> [BRIEF]:
The reply is to be an exact repetition of the entries that follow, with each picture left out.

> [SOURCE MATERIAL]:
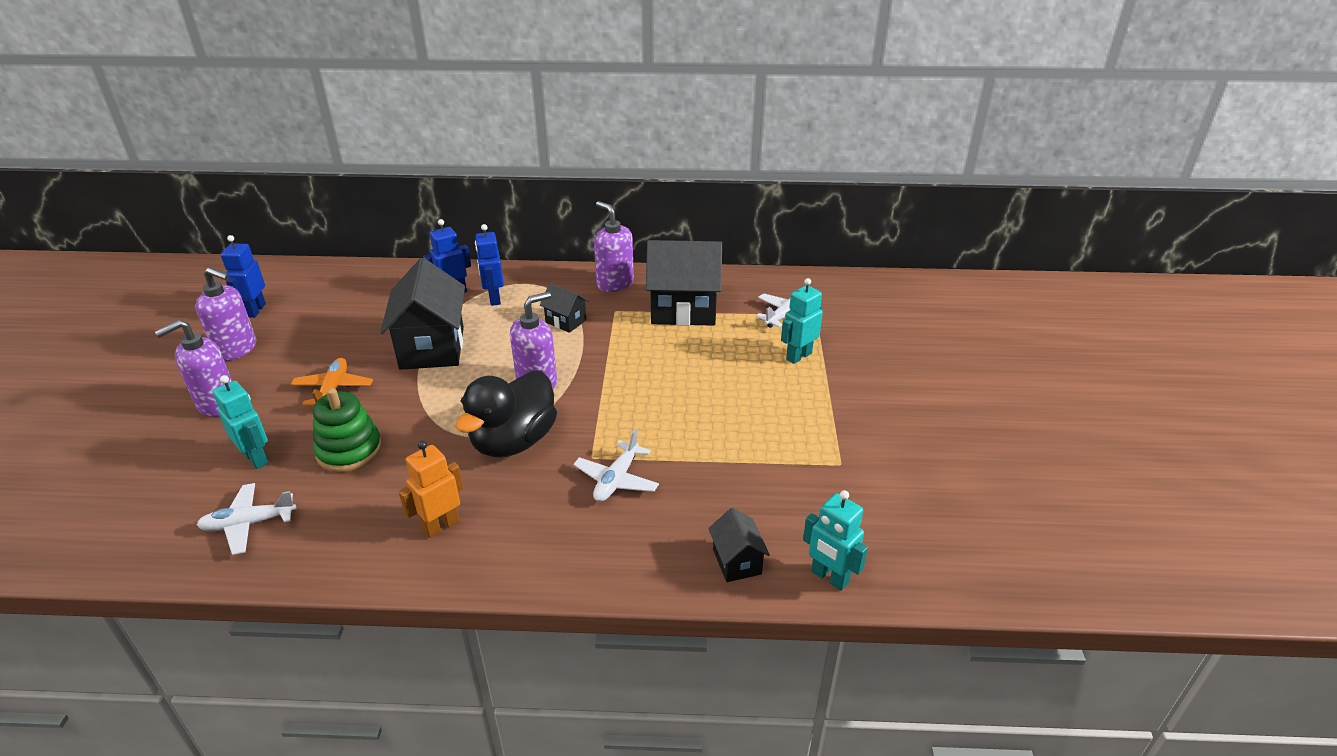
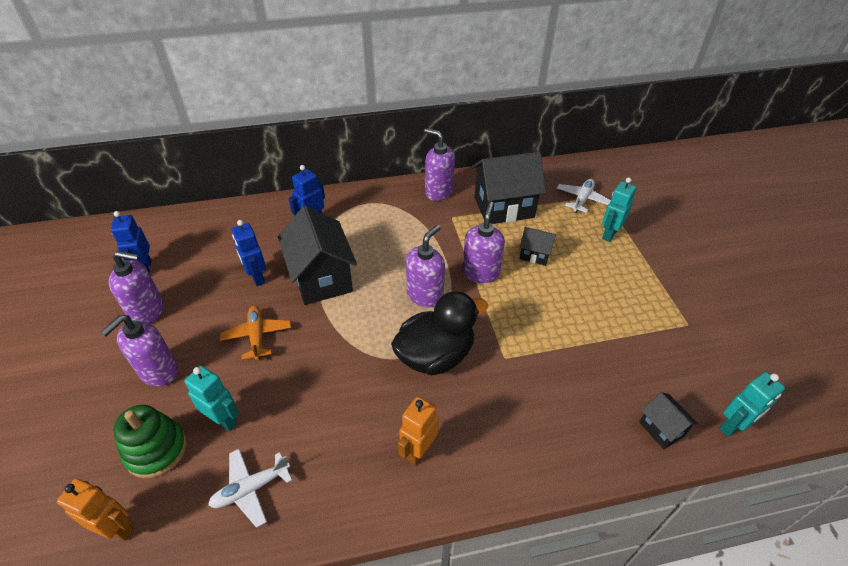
camera: 15 degrees left, 10 degrees up
(104, 530) = (117, 528): none -> orange robot
(349, 450) = (302, 394): green stacking toy -> green stacking toy (156, 450)
(494, 298) = (349, 222): blue robot -> blue robot (257, 277)
(513, 441) = (435, 355): black duck -> black duck turned 135 degrees counterclockwise
(566, 321) = (418, 233): black house -> black house (534, 255)
(615, 370) = (480, 273): none -> purple soap dispenser
(616, 479) = (534, 374): white plane -> none
(829, 577) = (732, 426): turquoise robot -> turquoise robot turned 60 degrees counterclockwise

> [TASK ANSWER]:
camera: 15 degrees left, 10 degrees up
(104, 530) = (117, 528): none -> orange robot
(349, 450) = (302, 394): green stacking toy -> green stacking toy (156, 450)
(494, 298) = (349, 222): blue robot -> blue robot (257, 277)
(513, 441) = (435, 355): black duck -> black duck turned 135 degrees counterclockwise
(566, 321) = (418, 233): black house -> black house (534, 255)
(615, 370) = (480, 273): none -> purple soap dispenser
(616, 479) = (534, 374): white plane -> none
(829, 577) = (732, 426): turquoise robot -> turquoise robot turned 60 degrees counterclockwise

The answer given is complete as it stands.